RECORDS FOR THIS TASK =
# # #
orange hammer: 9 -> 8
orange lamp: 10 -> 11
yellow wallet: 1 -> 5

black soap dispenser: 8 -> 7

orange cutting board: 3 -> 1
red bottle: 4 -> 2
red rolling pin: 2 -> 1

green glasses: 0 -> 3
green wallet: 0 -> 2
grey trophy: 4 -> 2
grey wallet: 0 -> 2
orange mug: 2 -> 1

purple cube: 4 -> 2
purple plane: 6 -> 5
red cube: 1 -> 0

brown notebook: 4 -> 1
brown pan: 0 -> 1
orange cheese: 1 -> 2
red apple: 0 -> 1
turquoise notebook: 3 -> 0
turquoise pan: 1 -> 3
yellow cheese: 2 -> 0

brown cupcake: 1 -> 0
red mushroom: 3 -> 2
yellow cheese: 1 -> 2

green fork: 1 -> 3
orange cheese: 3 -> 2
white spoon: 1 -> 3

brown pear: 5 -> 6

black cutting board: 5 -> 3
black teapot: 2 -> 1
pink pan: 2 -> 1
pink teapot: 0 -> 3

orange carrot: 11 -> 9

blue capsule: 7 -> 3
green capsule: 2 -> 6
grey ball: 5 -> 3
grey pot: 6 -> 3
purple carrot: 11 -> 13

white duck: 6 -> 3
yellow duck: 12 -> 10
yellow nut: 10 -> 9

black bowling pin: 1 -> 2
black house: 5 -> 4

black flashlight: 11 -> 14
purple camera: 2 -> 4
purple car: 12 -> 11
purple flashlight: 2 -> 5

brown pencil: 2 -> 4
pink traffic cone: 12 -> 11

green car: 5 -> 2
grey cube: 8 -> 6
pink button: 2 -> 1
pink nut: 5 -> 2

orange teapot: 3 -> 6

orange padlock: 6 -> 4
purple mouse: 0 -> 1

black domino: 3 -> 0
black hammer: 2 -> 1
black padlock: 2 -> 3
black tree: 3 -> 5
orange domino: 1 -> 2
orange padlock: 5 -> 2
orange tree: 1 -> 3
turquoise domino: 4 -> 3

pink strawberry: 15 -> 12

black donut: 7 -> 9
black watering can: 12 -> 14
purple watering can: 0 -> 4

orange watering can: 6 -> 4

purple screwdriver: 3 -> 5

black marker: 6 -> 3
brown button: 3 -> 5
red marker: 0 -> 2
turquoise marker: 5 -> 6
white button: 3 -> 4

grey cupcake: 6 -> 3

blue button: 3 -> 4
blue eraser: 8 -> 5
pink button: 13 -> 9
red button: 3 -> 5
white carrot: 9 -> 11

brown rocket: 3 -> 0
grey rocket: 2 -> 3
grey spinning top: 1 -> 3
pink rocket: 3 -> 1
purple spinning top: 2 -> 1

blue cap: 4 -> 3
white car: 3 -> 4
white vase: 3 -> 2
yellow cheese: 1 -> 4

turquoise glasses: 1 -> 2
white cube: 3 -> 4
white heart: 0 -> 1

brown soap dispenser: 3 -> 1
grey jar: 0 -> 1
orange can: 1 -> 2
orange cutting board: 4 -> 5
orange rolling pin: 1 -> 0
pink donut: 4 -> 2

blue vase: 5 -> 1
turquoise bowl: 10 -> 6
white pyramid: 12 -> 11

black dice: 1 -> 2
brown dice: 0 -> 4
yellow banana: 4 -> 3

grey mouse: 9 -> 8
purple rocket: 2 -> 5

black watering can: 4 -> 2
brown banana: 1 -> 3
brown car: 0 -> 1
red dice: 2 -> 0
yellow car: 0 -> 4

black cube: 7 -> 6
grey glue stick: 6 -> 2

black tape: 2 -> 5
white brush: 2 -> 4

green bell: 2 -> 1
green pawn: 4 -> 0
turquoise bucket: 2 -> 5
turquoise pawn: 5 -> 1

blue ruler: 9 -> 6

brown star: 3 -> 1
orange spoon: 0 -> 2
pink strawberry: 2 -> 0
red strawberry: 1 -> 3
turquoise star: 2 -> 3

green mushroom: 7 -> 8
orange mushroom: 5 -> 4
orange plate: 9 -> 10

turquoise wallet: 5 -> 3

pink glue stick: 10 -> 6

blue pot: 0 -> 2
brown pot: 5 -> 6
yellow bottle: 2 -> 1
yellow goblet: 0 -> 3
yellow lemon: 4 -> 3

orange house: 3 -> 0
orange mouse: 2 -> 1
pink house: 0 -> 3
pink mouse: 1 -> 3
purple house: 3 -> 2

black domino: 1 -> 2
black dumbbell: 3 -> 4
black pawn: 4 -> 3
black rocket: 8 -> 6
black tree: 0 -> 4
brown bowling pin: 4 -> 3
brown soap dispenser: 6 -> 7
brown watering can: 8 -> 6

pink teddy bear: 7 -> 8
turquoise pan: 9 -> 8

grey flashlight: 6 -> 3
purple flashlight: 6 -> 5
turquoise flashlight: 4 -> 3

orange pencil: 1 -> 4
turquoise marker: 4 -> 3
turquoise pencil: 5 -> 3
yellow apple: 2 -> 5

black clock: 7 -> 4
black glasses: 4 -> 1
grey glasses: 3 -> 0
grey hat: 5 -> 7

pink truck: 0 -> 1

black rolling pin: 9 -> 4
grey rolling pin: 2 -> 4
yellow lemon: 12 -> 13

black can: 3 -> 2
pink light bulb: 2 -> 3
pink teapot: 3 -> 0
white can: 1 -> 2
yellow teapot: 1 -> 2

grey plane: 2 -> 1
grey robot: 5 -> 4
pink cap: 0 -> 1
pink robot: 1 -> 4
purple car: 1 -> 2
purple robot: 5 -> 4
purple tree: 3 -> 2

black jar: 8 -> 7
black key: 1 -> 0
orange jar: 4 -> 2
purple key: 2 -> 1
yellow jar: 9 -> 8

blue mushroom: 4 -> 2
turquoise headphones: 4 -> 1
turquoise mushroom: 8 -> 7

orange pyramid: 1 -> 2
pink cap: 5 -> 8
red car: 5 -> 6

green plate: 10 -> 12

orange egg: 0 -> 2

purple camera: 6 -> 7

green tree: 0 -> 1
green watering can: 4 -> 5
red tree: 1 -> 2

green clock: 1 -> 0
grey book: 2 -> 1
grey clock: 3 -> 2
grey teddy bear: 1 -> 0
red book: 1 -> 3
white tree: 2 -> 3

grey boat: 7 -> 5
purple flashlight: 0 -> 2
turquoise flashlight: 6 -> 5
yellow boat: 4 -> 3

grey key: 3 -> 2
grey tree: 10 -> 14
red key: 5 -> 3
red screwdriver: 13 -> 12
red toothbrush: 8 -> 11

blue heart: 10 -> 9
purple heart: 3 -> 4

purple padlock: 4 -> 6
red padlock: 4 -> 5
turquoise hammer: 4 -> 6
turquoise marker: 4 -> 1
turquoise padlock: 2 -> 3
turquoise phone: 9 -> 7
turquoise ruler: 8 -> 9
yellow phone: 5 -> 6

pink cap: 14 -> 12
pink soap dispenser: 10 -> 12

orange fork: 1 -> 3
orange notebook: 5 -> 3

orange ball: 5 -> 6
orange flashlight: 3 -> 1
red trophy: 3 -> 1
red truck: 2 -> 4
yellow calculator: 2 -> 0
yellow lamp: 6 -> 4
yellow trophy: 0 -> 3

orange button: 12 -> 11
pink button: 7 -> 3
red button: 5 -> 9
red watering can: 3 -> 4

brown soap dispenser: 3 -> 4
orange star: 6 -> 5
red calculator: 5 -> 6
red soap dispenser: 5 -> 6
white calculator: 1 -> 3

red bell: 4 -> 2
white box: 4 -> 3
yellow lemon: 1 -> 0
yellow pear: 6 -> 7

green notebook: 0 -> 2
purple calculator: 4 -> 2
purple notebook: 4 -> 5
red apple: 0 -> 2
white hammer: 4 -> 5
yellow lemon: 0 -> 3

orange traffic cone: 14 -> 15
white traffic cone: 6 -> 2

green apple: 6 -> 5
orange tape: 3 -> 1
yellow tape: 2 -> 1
# # #
TASK REQUIREMENTS = Give the entries once more, exactly as they appear.

RESULT BELOW =
orange hammer: 9 -> 8
orange lamp: 10 -> 11
yellow wallet: 1 -> 5

black soap dispenser: 8 -> 7

orange cutting board: 3 -> 1
red bottle: 4 -> 2
red rolling pin: 2 -> 1

green glasses: 0 -> 3
green wallet: 0 -> 2
grey trophy: 4 -> 2
grey wallet: 0 -> 2
orange mug: 2 -> 1

purple cube: 4 -> 2
purple plane: 6 -> 5
red cube: 1 -> 0

brown notebook: 4 -> 1
brown pan: 0 -> 1
orange cheese: 1 -> 2
red apple: 0 -> 1
turquoise notebook: 3 -> 0
turquoise pan: 1 -> 3
yellow cheese: 2 -> 0

brown cupcake: 1 -> 0
red mushroom: 3 -> 2
yellow cheese: 1 -> 2

green fork: 1 -> 3
orange cheese: 3 -> 2
white spoon: 1 -> 3

brown pear: 5 -> 6

black cutting board: 5 -> 3
black teapot: 2 -> 1
pink pan: 2 -> 1
pink teapot: 0 -> 3

orange carrot: 11 -> 9

blue capsule: 7 -> 3
green capsule: 2 -> 6
grey ball: 5 -> 3
grey pot: 6 -> 3
purple carrot: 11 -> 13

white duck: 6 -> 3
yellow duck: 12 -> 10
yellow nut: 10 -> 9

black bowling pin: 1 -> 2
black house: 5 -> 4

black flashlight: 11 -> 14
purple camera: 2 -> 4
purple car: 12 -> 11
purple flashlight: 2 -> 5

brown pencil: 2 -> 4
pink traffic cone: 12 -> 11

green car: 5 -> 2
grey cube: 8 -> 6
pink button: 2 -> 1
pink nut: 5 -> 2

orange teapot: 3 -> 6

orange padlock: 6 -> 4
purple mouse: 0 -> 1

black domino: 3 -> 0
black hammer: 2 -> 1
black padlock: 2 -> 3
black tree: 3 -> 5
orange domino: 1 -> 2
orange padlock: 5 -> 2
orange tree: 1 -> 3
turquoise domino: 4 -> 3

pink strawberry: 15 -> 12

black donut: 7 -> 9
black watering can: 12 -> 14
purple watering can: 0 -> 4

orange watering can: 6 -> 4

purple screwdriver: 3 -> 5

black marker: 6 -> 3
brown button: 3 -> 5
red marker: 0 -> 2
turquoise marker: 5 -> 6
white button: 3 -> 4

grey cupcake: 6 -> 3

blue button: 3 -> 4
blue eraser: 8 -> 5
pink button: 13 -> 9
red button: 3 -> 5
white carrot: 9 -> 11

brown rocket: 3 -> 0
grey rocket: 2 -> 3
grey spinning top: 1 -> 3
pink rocket: 3 -> 1
purple spinning top: 2 -> 1

blue cap: 4 -> 3
white car: 3 -> 4
white vase: 3 -> 2
yellow cheese: 1 -> 4

turquoise glasses: 1 -> 2
white cube: 3 -> 4
white heart: 0 -> 1

brown soap dispenser: 3 -> 1
grey jar: 0 -> 1
orange can: 1 -> 2
orange cutting board: 4 -> 5
orange rolling pin: 1 -> 0
pink donut: 4 -> 2

blue vase: 5 -> 1
turquoise bowl: 10 -> 6
white pyramid: 12 -> 11

black dice: 1 -> 2
brown dice: 0 -> 4
yellow banana: 4 -> 3

grey mouse: 9 -> 8
purple rocket: 2 -> 5

black watering can: 4 -> 2
brown banana: 1 -> 3
brown car: 0 -> 1
red dice: 2 -> 0
yellow car: 0 -> 4

black cube: 7 -> 6
grey glue stick: 6 -> 2

black tape: 2 -> 5
white brush: 2 -> 4

green bell: 2 -> 1
green pawn: 4 -> 0
turquoise bucket: 2 -> 5
turquoise pawn: 5 -> 1

blue ruler: 9 -> 6

brown star: 3 -> 1
orange spoon: 0 -> 2
pink strawberry: 2 -> 0
red strawberry: 1 -> 3
turquoise star: 2 -> 3

green mushroom: 7 -> 8
orange mushroom: 5 -> 4
orange plate: 9 -> 10

turquoise wallet: 5 -> 3

pink glue stick: 10 -> 6

blue pot: 0 -> 2
brown pot: 5 -> 6
yellow bottle: 2 -> 1
yellow goblet: 0 -> 3
yellow lemon: 4 -> 3

orange house: 3 -> 0
orange mouse: 2 -> 1
pink house: 0 -> 3
pink mouse: 1 -> 3
purple house: 3 -> 2

black domino: 1 -> 2
black dumbbell: 3 -> 4
black pawn: 4 -> 3
black rocket: 8 -> 6
black tree: 0 -> 4
brown bowling pin: 4 -> 3
brown soap dispenser: 6 -> 7
brown watering can: 8 -> 6

pink teddy bear: 7 -> 8
turquoise pan: 9 -> 8

grey flashlight: 6 -> 3
purple flashlight: 6 -> 5
turquoise flashlight: 4 -> 3

orange pencil: 1 -> 4
turquoise marker: 4 -> 3
turquoise pencil: 5 -> 3
yellow apple: 2 -> 5

black clock: 7 -> 4
black glasses: 4 -> 1
grey glasses: 3 -> 0
grey hat: 5 -> 7

pink truck: 0 -> 1

black rolling pin: 9 -> 4
grey rolling pin: 2 -> 4
yellow lemon: 12 -> 13

black can: 3 -> 2
pink light bulb: 2 -> 3
pink teapot: 3 -> 0
white can: 1 -> 2
yellow teapot: 1 -> 2

grey plane: 2 -> 1
grey robot: 5 -> 4
pink cap: 0 -> 1
pink robot: 1 -> 4
purple car: 1 -> 2
purple robot: 5 -> 4
purple tree: 3 -> 2

black jar: 8 -> 7
black key: 1 -> 0
orange jar: 4 -> 2
purple key: 2 -> 1
yellow jar: 9 -> 8

blue mushroom: 4 -> 2
turquoise headphones: 4 -> 1
turquoise mushroom: 8 -> 7

orange pyramid: 1 -> 2
pink cap: 5 -> 8
red car: 5 -> 6

green plate: 10 -> 12

orange egg: 0 -> 2

purple camera: 6 -> 7

green tree: 0 -> 1
green watering can: 4 -> 5
red tree: 1 -> 2

green clock: 1 -> 0
grey book: 2 -> 1
grey clock: 3 -> 2
grey teddy bear: 1 -> 0
red book: 1 -> 3
white tree: 2 -> 3

grey boat: 7 -> 5
purple flashlight: 0 -> 2
turquoise flashlight: 6 -> 5
yellow boat: 4 -> 3

grey key: 3 -> 2
grey tree: 10 -> 14
red key: 5 -> 3
red screwdriver: 13 -> 12
red toothbrush: 8 -> 11

blue heart: 10 -> 9
purple heart: 3 -> 4

purple padlock: 4 -> 6
red padlock: 4 -> 5
turquoise hammer: 4 -> 6
turquoise marker: 4 -> 1
turquoise padlock: 2 -> 3
turquoise phone: 9 -> 7
turquoise ruler: 8 -> 9
yellow phone: 5 -> 6

pink cap: 14 -> 12
pink soap dispenser: 10 -> 12

orange fork: 1 -> 3
orange notebook: 5 -> 3

orange ball: 5 -> 6
orange flashlight: 3 -> 1
red trophy: 3 -> 1
red truck: 2 -> 4
yellow calculator: 2 -> 0
yellow lamp: 6 -> 4
yellow trophy: 0 -> 3

orange button: 12 -> 11
pink button: 7 -> 3
red button: 5 -> 9
red watering can: 3 -> 4

brown soap dispenser: 3 -> 4
orange star: 6 -> 5
red calculator: 5 -> 6
red soap dispenser: 5 -> 6
white calculator: 1 -> 3

red bell: 4 -> 2
white box: 4 -> 3
yellow lemon: 1 -> 0
yellow pear: 6 -> 7

green notebook: 0 -> 2
purple calculator: 4 -> 2
purple notebook: 4 -> 5
red apple: 0 -> 2
white hammer: 4 -> 5
yellow lemon: 0 -> 3

orange traffic cone: 14 -> 15
white traffic cone: 6 -> 2

green apple: 6 -> 5
orange tape: 3 -> 1
yellow tape: 2 -> 1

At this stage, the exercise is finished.